[GIVEN ENTRIES Boundary: Start]

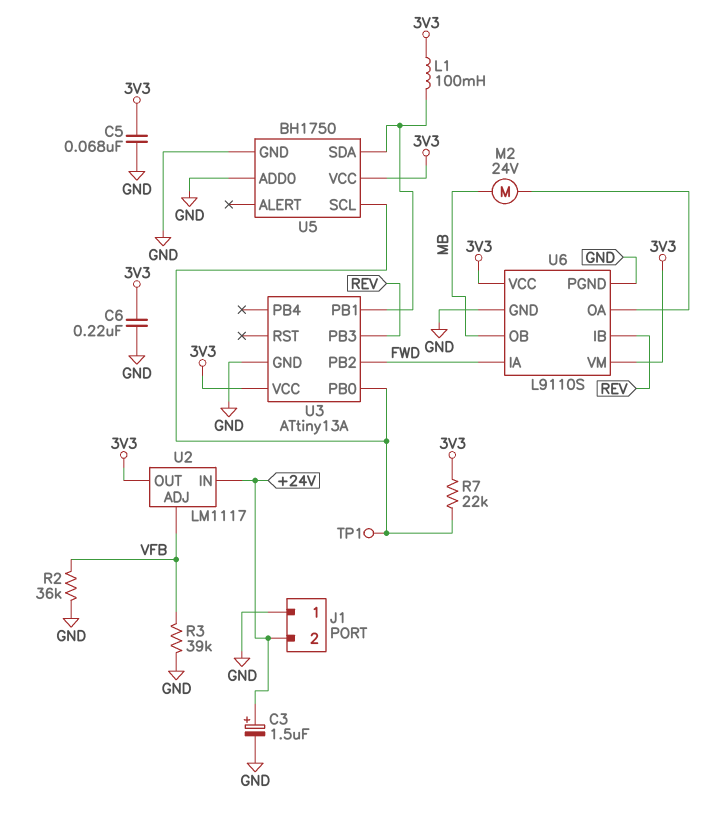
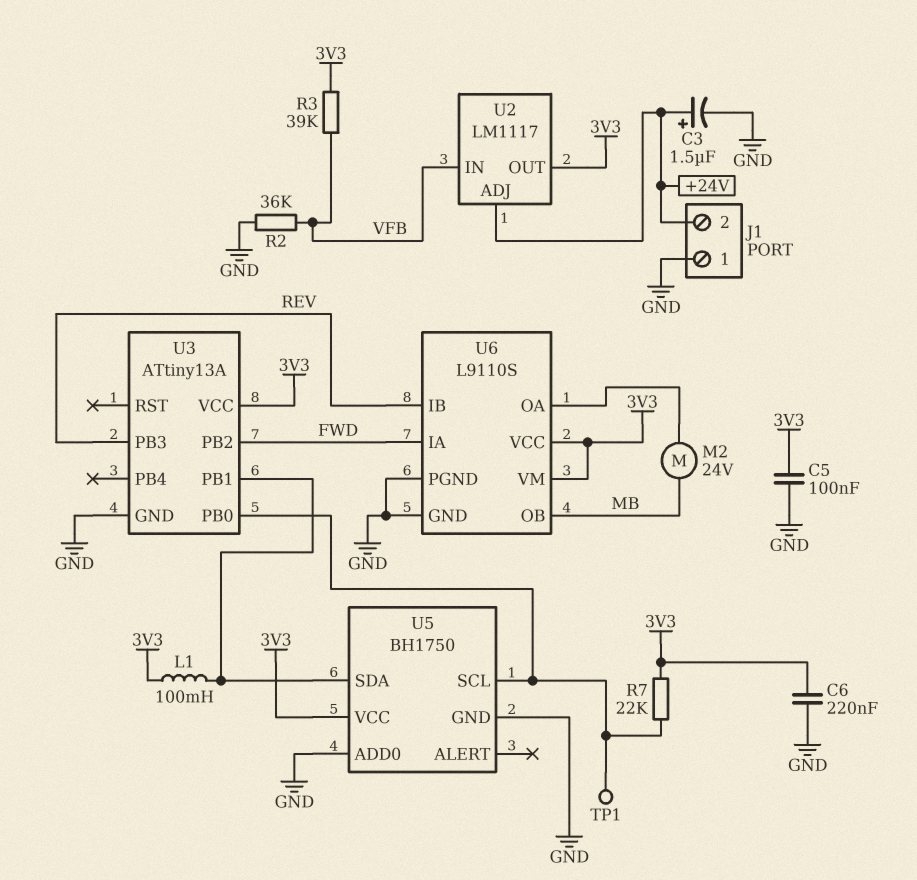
C5: 68nF (3V3, GND) -> 100nF (3V3, GND)
R3: 39k (GND, VFB) -> 39k (3V3, VFB)
U2 pin ADJ: VFB -> +24V
U2 pin IN: +24V -> VFB

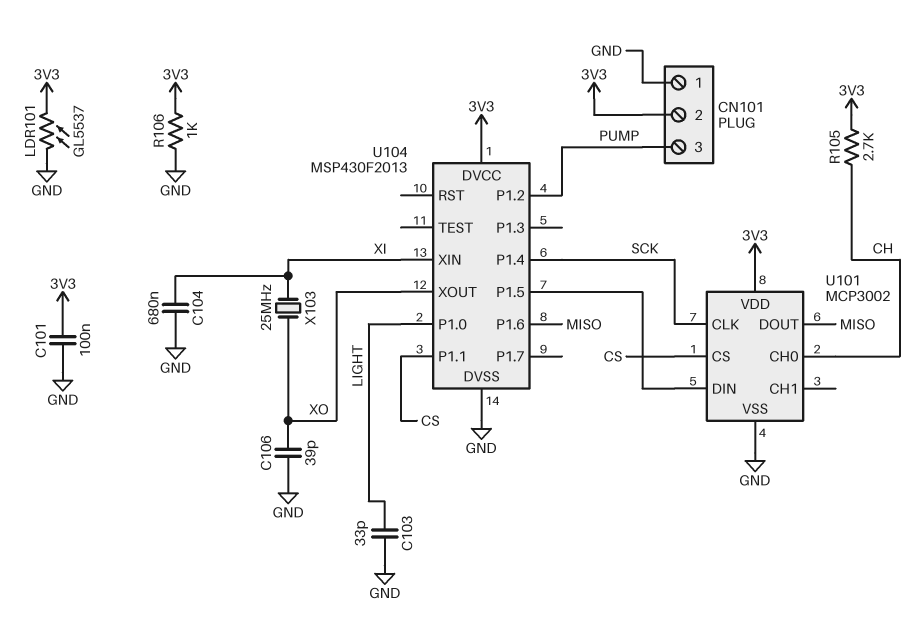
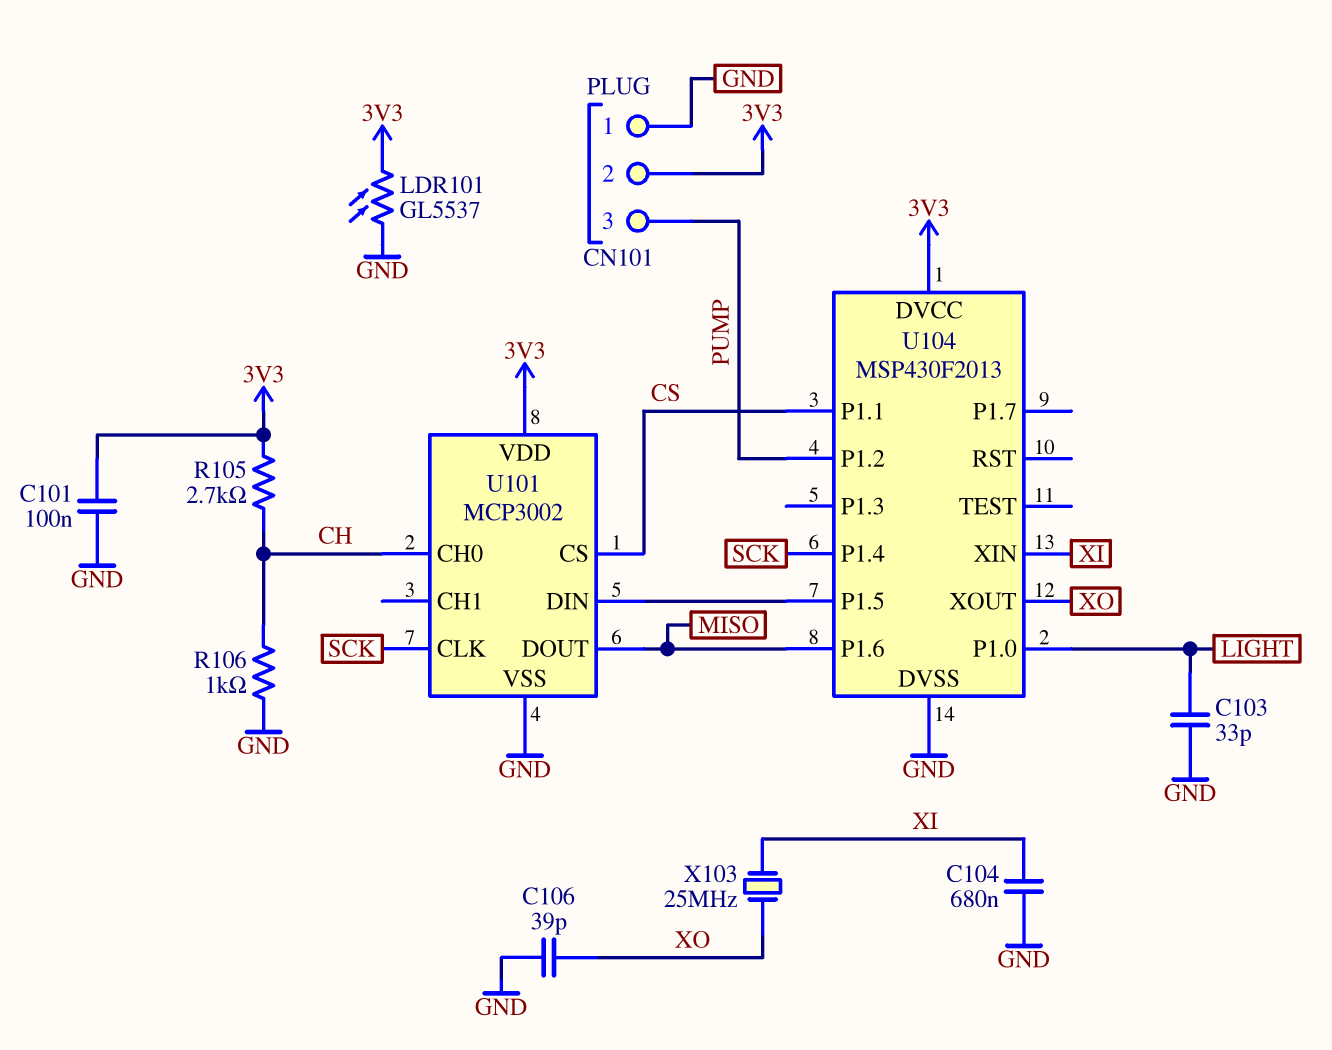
R106: 1k (3V3, GND) -> 1k (CH, GND)

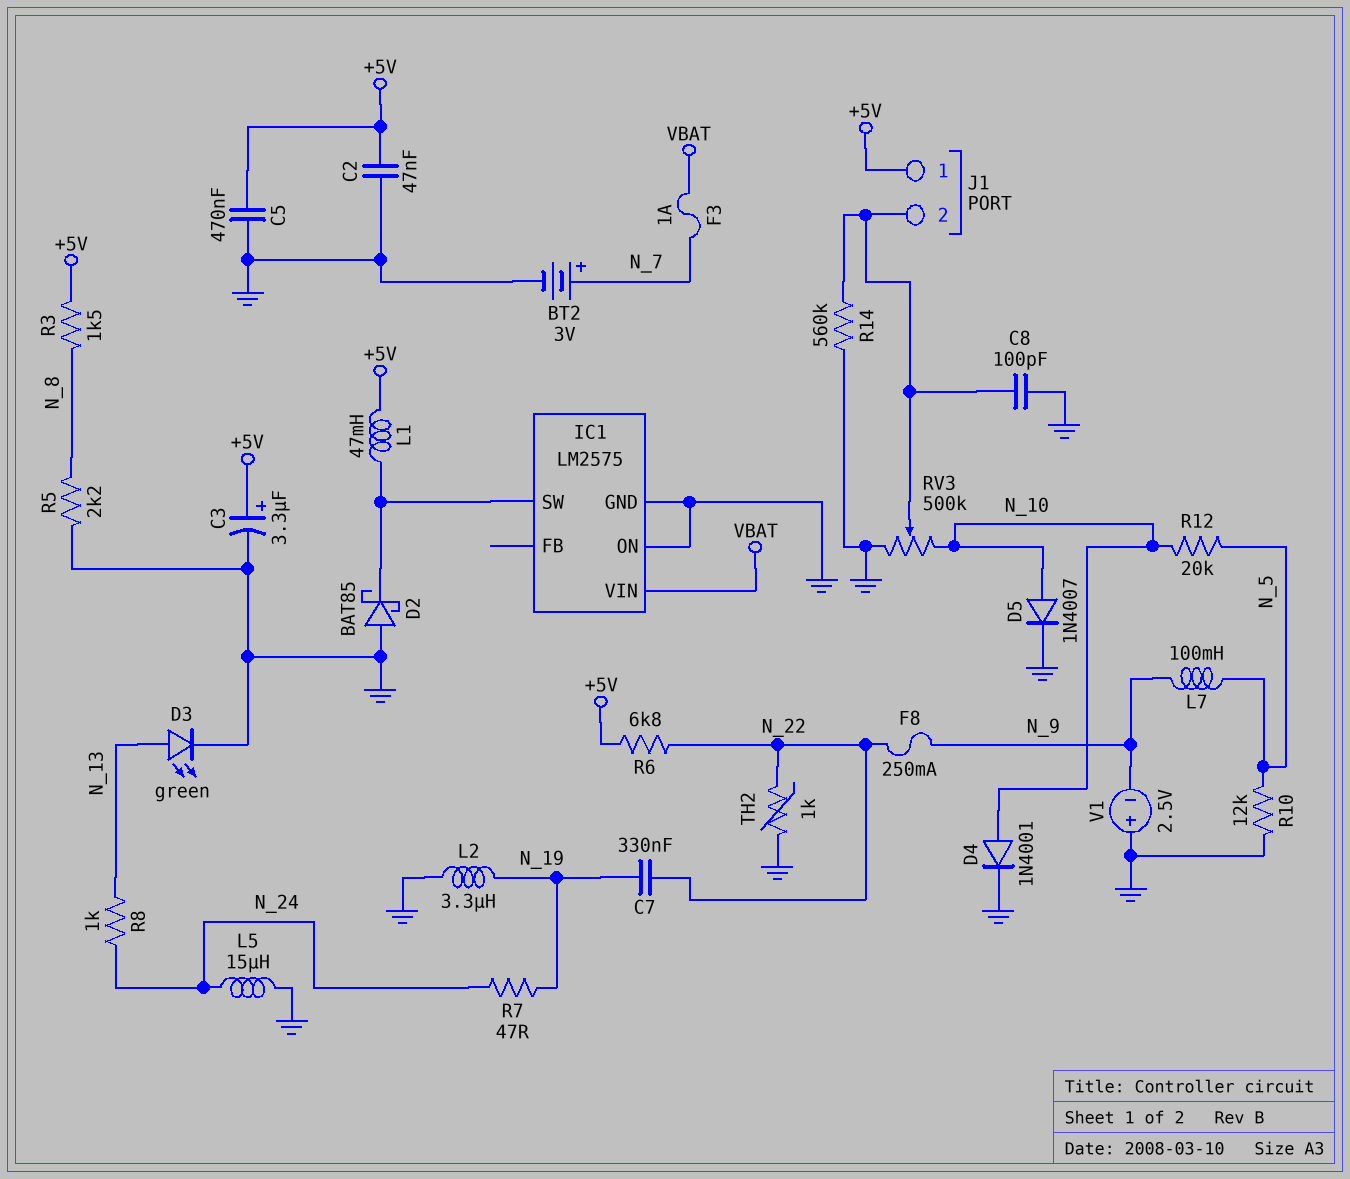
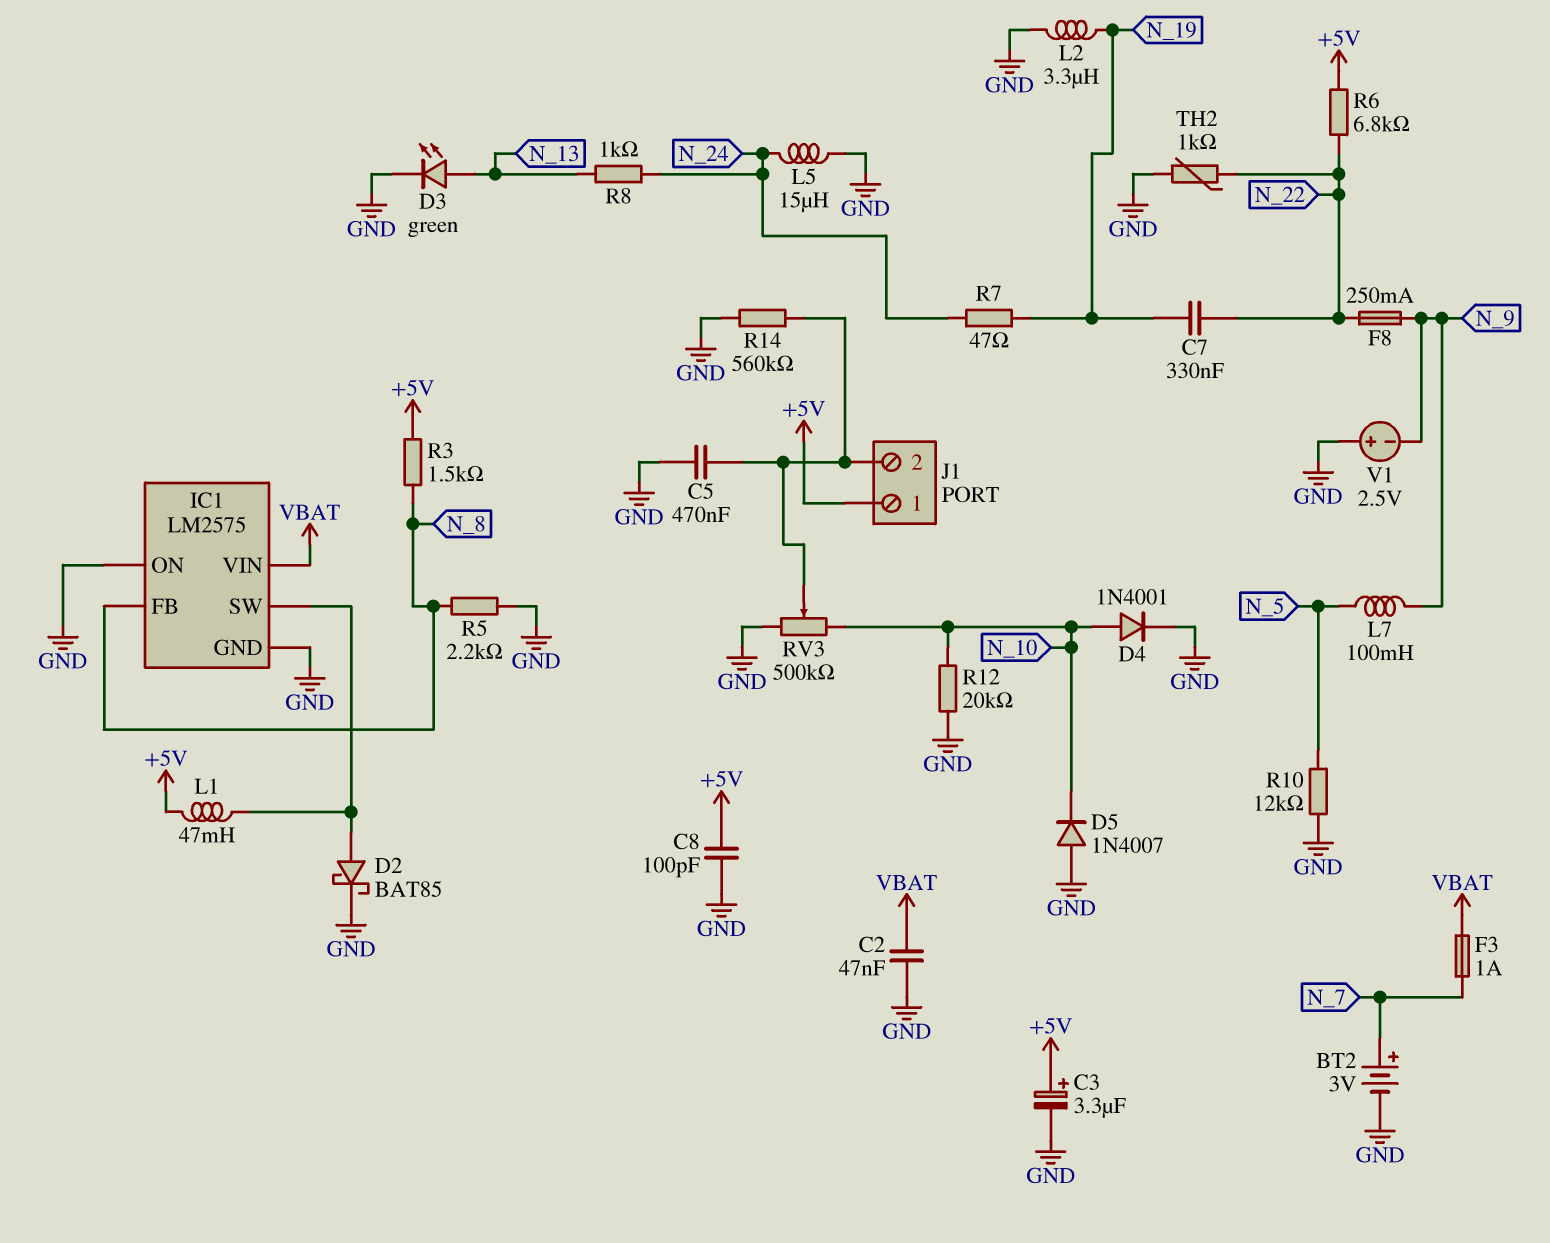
C2: 47nF (+5V, GND) -> 47nF (GND, VBAT)
C5: 470nF (+5V, GND) -> 470nF (GND, J1/2)
C8: 100pF (GND, J1/2) -> 100pF (+5V, GND)
D2: schottky BAT85 (A GND, K IC1/SW) -> schottky BAT85 (A IC1/SW, K GND)
D5: diode 1N4007 (A N_10, K GND) -> diode 1N4007 (A GND, K N_10)
IC1 pin FB: none -> N_8
R12: 20k (N_5, N_10) -> 20k (GND, N_10)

[GIVEN ENTRIES Boundary: End]

--- ABOUT THIS EXERCISE ---
Up to and including the last line of the data, copy each line exactly, starting with the line that contains "D2: schottky BAT85".

--- ANSWER SECTION ---
D2: schottky BAT85 (A GND, K IC1/SW) -> schottky BAT85 (A IC1/SW, K GND)
D5: diode 1N4007 (A N_10, K GND) -> diode 1N4007 (A GND, K N_10)
IC1 pin FB: none -> N_8
R12: 20k (N_5, N_10) -> 20k (GND, N_10)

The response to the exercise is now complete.